**What the task asks:** Provide a verbatim copy of the data below.

── Exercise inputs

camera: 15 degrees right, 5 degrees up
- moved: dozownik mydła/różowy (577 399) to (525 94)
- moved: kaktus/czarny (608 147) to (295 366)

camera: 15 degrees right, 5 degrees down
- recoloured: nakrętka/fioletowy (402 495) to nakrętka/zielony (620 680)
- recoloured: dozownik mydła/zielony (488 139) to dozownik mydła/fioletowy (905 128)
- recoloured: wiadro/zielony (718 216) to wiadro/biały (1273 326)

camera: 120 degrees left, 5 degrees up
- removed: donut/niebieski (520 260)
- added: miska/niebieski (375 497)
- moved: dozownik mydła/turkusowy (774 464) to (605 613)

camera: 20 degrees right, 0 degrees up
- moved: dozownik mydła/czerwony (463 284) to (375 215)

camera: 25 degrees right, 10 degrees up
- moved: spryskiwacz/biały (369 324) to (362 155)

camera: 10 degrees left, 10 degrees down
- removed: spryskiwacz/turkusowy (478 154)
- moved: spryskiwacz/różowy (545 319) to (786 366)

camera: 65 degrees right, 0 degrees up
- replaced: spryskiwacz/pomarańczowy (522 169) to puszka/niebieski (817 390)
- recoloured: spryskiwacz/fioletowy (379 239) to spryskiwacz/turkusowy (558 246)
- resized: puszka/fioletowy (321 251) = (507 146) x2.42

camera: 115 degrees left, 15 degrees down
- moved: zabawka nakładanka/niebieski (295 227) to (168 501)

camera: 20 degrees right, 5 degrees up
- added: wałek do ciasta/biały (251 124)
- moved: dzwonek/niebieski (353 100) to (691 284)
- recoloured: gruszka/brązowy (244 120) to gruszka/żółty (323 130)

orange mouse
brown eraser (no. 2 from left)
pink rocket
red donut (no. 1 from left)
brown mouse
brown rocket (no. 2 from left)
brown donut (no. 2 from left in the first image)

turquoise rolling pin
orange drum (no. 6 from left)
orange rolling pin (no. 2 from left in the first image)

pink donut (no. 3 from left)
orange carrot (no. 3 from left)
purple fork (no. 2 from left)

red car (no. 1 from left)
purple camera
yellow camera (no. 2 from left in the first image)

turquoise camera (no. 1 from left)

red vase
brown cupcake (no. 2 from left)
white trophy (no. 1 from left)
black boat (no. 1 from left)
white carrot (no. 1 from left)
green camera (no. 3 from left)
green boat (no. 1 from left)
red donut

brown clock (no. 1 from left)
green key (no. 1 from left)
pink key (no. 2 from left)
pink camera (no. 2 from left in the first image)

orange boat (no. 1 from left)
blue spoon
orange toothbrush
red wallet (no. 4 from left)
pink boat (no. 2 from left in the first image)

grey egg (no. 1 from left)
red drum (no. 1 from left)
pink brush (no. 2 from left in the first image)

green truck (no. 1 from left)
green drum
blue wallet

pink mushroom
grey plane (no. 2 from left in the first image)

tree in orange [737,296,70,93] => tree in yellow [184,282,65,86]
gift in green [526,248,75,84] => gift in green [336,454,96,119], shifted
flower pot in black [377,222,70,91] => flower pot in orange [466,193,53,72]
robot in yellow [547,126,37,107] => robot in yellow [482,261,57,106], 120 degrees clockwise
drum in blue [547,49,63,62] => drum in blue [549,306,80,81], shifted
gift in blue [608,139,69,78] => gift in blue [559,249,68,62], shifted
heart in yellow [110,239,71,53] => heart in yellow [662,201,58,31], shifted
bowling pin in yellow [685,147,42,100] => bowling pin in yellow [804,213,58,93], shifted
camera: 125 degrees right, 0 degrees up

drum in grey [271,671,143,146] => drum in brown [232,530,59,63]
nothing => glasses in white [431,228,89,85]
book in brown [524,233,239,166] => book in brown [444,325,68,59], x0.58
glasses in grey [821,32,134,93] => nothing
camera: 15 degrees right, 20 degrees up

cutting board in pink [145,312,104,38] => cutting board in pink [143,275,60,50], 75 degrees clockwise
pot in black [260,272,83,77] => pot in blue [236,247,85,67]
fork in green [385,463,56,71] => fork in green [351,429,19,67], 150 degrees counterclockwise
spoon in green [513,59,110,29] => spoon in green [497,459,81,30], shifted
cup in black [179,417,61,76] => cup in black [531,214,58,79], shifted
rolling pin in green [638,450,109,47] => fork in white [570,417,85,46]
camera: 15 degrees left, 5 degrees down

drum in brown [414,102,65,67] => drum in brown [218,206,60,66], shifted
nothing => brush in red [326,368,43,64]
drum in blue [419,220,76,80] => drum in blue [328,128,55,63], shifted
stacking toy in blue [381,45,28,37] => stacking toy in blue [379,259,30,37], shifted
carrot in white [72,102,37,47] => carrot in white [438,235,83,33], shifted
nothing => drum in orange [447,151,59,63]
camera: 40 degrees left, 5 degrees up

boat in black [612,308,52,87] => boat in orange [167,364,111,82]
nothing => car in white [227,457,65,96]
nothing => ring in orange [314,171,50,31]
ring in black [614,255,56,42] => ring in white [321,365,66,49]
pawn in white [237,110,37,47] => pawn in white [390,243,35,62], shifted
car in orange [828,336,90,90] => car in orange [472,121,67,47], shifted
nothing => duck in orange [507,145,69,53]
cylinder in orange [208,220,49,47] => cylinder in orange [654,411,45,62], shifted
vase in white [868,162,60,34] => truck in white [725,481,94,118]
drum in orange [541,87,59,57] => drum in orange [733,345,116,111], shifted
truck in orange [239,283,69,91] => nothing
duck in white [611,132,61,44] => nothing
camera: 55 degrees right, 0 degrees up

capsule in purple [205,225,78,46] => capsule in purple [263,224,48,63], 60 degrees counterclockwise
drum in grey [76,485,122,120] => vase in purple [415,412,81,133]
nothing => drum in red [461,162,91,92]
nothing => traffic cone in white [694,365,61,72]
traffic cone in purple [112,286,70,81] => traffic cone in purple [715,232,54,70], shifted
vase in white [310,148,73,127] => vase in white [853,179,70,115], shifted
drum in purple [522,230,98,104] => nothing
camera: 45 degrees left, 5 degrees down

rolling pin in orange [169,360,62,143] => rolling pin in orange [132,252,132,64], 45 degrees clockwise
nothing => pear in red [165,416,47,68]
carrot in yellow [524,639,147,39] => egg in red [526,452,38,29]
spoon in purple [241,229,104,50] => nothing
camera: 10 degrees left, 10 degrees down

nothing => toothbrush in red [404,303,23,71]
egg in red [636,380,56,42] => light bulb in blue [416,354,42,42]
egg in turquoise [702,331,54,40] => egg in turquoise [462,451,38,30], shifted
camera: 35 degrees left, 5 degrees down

────

**Exercise result:**
camera: 15 degrees right, 5 degrees up
- moved: dozownik mydła/różowy (577 399) to (525 94)
- moved: kaktus/czarny (608 147) to (295 366)

camera: 15 degrees right, 5 degrees down
- recoloured: nakrętka/fioletowy (402 495) to nakrętka/zielony (620 680)
- recoloured: dozownik mydła/zielony (488 139) to dozownik mydła/fioletowy (905 128)
- recoloured: wiadro/zielony (718 216) to wiadro/biały (1273 326)

camera: 120 degrees left, 5 degrees up
- removed: donut/niebieski (520 260)
- added: miska/niebieski (375 497)
- moved: dozownik mydła/turkusowy (774 464) to (605 613)

camera: 20 degrees right, 0 degrees up
- moved: dozownik mydła/czerwony (463 284) to (375 215)

camera: 25 degrees right, 10 degrees up
- moved: spryskiwacz/biały (369 324) to (362 155)

camera: 10 degrees left, 10 degrees down
- removed: spryskiwacz/turkusowy (478 154)
- moved: spryskiwacz/różowy (545 319) to (786 366)

camera: 65 degrees right, 0 degrees up
- replaced: spryskiwacz/pomarańczowy (522 169) to puszka/niebieski (817 390)
- recoloured: spryskiwacz/fioletowy (379 239) to spryskiwacz/turkusowy (558 246)
- resized: puszka/fioletowy (321 251) = (507 146) x2.42

camera: 115 degrees left, 15 degrees down
- moved: zabawka nakładanka/niebieski (295 227) to (168 501)

camera: 20 degrees right, 5 degrees up
- added: wałek do ciasta/biały (251 124)
- moved: dzwonek/niebieski (353 100) to (691 284)
- recoloured: gruszka/brązowy (244 120) to gruszka/żółty (323 130)

orange mouse
brown eraser (no. 2 from left)
pink rocket
red donut (no. 1 from left)
brown mouse
brown rocket (no. 2 from left)
brown donut (no. 2 from left in the first image)

turquoise rolling pin
orange drum (no. 6 from left)
orange rolling pin (no. 2 from left in the first image)

pink donut (no. 3 from left)
orange carrot (no. 3 from left)
purple fork (no. 2 from left)

red car (no. 1 from left)
purple camera
yellow camera (no. 2 from left in the first image)

turquoise camera (no. 1 from left)

red vase
brown cupcake (no. 2 from left)
white trophy (no. 1 from left)
black boat (no. 1 from left)
white carrot (no. 1 from left)
green camera (no. 3 from left)
green boat (no. 1 from left)
red donut

brown clock (no. 1 from left)
green key (no. 1 from left)
pink key (no. 2 from left)
pink camera (no. 2 from left in the first image)

orange boat (no. 1 from left)
blue spoon
orange toothbrush
red wallet (no. 4 from left)
pink boat (no. 2 from left in the first image)

grey egg (no. 1 from left)
red drum (no. 1 from left)
pink brush (no. 2 from left in the first image)

green truck (no. 1 from left)
green drum
blue wallet

pink mushroom
grey plane (no. 2 from left in the first image)

tree in orange [737,296,70,93] => tree in yellow [184,282,65,86]
gift in green [526,248,75,84] => gift in green [336,454,96,119], shifted
flower pot in black [377,222,70,91] => flower pot in orange [466,193,53,72]
robot in yellow [547,126,37,107] => robot in yellow [482,261,57,106], 120 degrees clockwise
drum in blue [547,49,63,62] => drum in blue [549,306,80,81], shifted
gift in blue [608,139,69,78] => gift in blue [559,249,68,62], shifted
heart in yellow [110,239,71,53] => heart in yellow [662,201,58,31], shifted
bowling pin in yellow [685,147,42,100] => bowling pin in yellow [804,213,58,93], shifted
camera: 125 degrees right, 0 degrees up

drum in grey [271,671,143,146] => drum in brown [232,530,59,63]
nothing => glasses in white [431,228,89,85]
book in brown [524,233,239,166] => book in brown [444,325,68,59], x0.58
glasses in grey [821,32,134,93] => nothing
camera: 15 degrees right, 20 degrees up

cutting board in pink [145,312,104,38] => cutting board in pink [143,275,60,50], 75 degrees clockwise
pot in black [260,272,83,77] => pot in blue [236,247,85,67]
fork in green [385,463,56,71] => fork in green [351,429,19,67], 150 degrees counterclockwise
spoon in green [513,59,110,29] => spoon in green [497,459,81,30], shifted
cup in black [179,417,61,76] => cup in black [531,214,58,79], shifted
rolling pin in green [638,450,109,47] => fork in white [570,417,85,46]
camera: 15 degrees left, 5 degrees down

drum in brown [414,102,65,67] => drum in brown [218,206,60,66], shifted
nothing => brush in red [326,368,43,64]
drum in blue [419,220,76,80] => drum in blue [328,128,55,63], shifted
stacking toy in blue [381,45,28,37] => stacking toy in blue [379,259,30,37], shifted
carrot in white [72,102,37,47] => carrot in white [438,235,83,33], shifted
nothing => drum in orange [447,151,59,63]
camera: 40 degrees left, 5 degrees up

boat in black [612,308,52,87] => boat in orange [167,364,111,82]
nothing => car in white [227,457,65,96]
nothing => ring in orange [314,171,50,31]
ring in black [614,255,56,42] => ring in white [321,365,66,49]
pawn in white [237,110,37,47] => pawn in white [390,243,35,62], shifted
car in orange [828,336,90,90] => car in orange [472,121,67,47], shifted
nothing => duck in orange [507,145,69,53]
cylinder in orange [208,220,49,47] => cylinder in orange [654,411,45,62], shifted
vase in white [868,162,60,34] => truck in white [725,481,94,118]
drum in orange [541,87,59,57] => drum in orange [733,345,116,111], shifted
truck in orange [239,283,69,91] => nothing
duck in white [611,132,61,44] => nothing
camera: 55 degrees right, 0 degrees up

capsule in purple [205,225,78,46] => capsule in purple [263,224,48,63], 60 degrees counterclockwise
drum in grey [76,485,122,120] => vase in purple [415,412,81,133]
nothing => drum in red [461,162,91,92]
nothing => traffic cone in white [694,365,61,72]
traffic cone in purple [112,286,70,81] => traffic cone in purple [715,232,54,70], shifted
vase in white [310,148,73,127] => vase in white [853,179,70,115], shifted
drum in purple [522,230,98,104] => nothing
camera: 45 degrees left, 5 degrees down

rolling pin in orange [169,360,62,143] => rolling pin in orange [132,252,132,64], 45 degrees clockwise
nothing => pear in red [165,416,47,68]
carrot in yellow [524,639,147,39] => egg in red [526,452,38,29]
spoon in purple [241,229,104,50] => nothing
camera: 10 degrees left, 10 degrees down

nothing => toothbrush in red [404,303,23,71]
egg in red [636,380,56,42] => light bulb in blue [416,354,42,42]
egg in turquoise [702,331,54,40] => egg in turquoise [462,451,38,30], shifted
camera: 35 degrees left, 5 degrees down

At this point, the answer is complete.